- [Material shown]:
Segment Open

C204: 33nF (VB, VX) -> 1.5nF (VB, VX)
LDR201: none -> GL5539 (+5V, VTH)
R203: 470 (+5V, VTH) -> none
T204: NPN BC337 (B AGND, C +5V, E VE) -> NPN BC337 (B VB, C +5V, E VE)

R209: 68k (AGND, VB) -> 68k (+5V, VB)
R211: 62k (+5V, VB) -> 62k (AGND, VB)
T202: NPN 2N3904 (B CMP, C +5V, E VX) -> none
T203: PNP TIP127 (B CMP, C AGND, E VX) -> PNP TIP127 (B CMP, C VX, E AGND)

Segment Closed
Segment Open

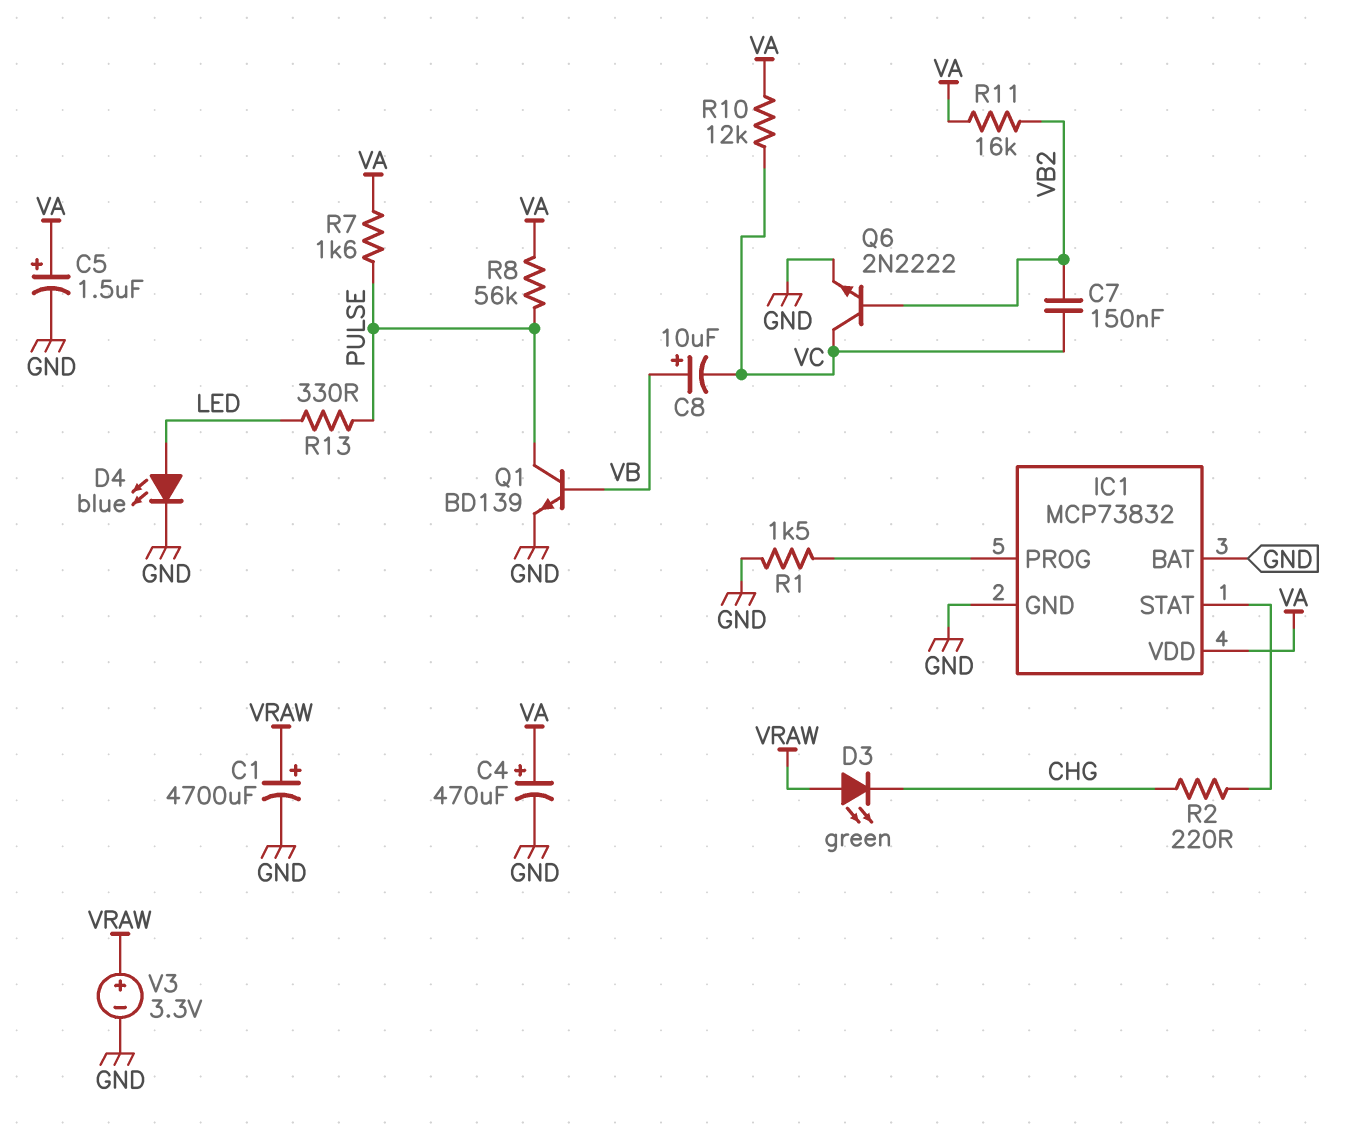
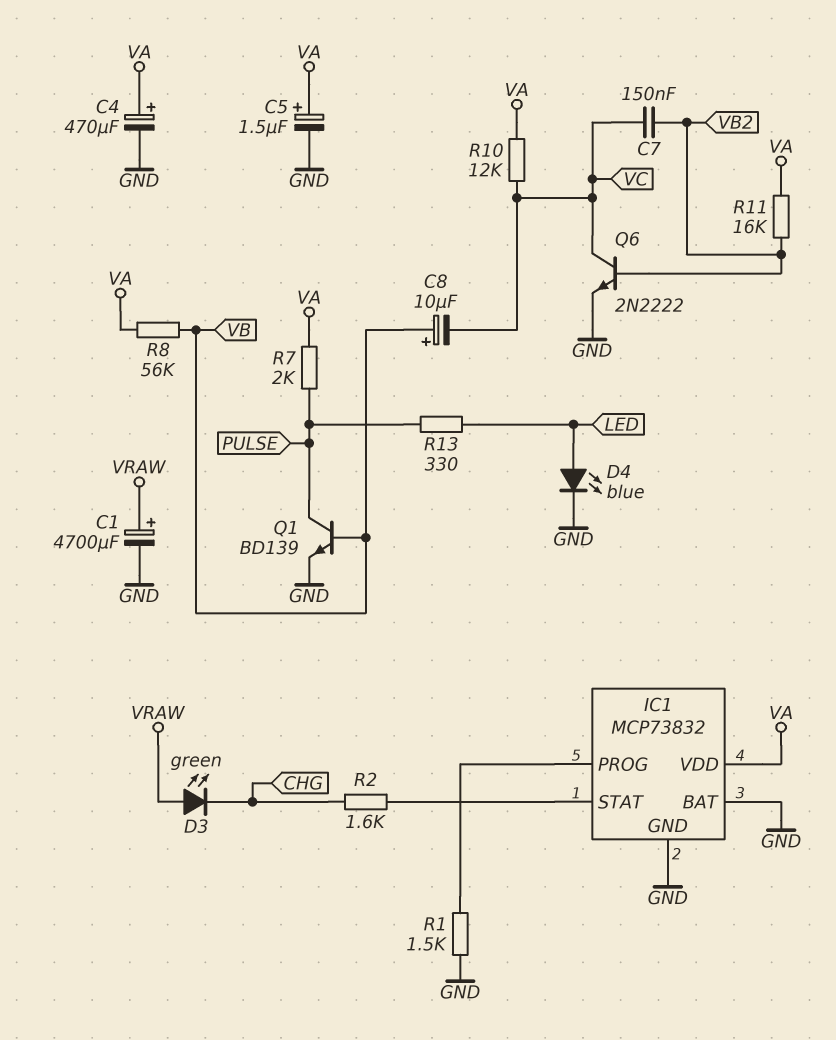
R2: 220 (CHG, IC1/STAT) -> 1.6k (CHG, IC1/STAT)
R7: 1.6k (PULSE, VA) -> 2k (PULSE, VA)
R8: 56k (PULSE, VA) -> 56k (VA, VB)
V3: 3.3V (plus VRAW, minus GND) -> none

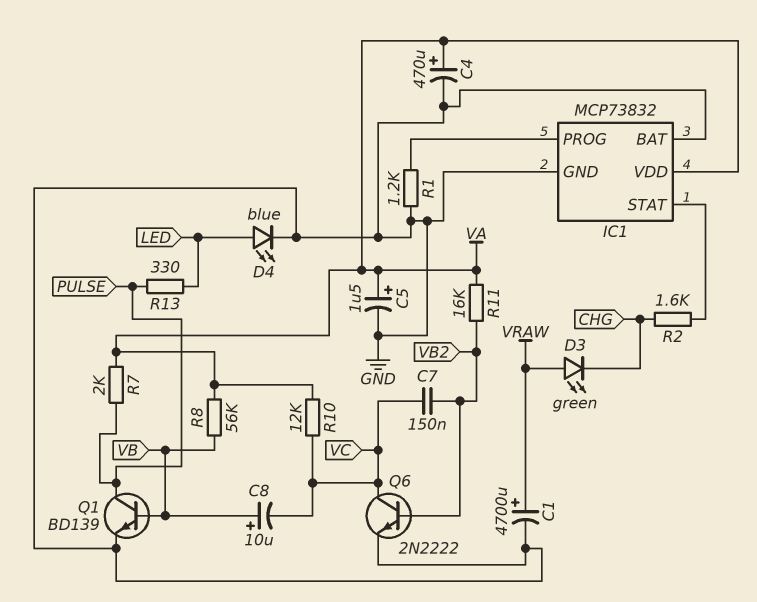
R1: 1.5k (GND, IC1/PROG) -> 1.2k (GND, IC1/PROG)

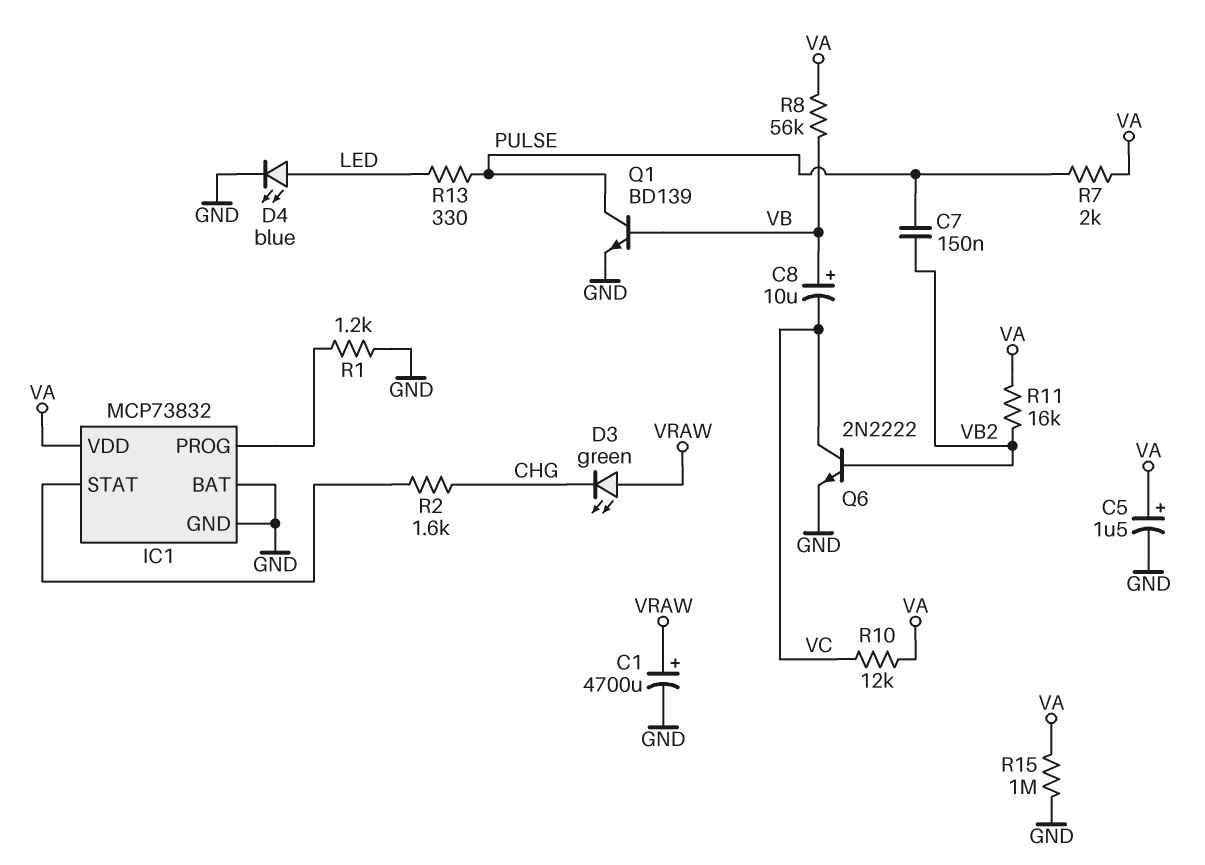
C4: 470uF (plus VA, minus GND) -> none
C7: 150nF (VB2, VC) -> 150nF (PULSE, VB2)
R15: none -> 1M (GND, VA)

Segment Closed
Segment Open

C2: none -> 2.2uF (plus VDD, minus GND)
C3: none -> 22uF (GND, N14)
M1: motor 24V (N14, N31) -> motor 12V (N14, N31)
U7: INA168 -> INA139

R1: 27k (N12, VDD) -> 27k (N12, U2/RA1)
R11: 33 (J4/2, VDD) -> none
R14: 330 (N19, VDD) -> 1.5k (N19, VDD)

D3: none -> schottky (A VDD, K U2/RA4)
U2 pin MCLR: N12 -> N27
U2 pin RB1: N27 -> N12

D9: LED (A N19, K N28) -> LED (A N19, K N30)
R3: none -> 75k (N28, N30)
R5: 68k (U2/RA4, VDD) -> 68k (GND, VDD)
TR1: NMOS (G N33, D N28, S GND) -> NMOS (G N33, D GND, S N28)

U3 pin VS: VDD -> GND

Segment Closed

- [About this task]: The string "minus" may appear in lines of the entries above. Say how many such lines there are, as a number only.

- [Written reply]: 3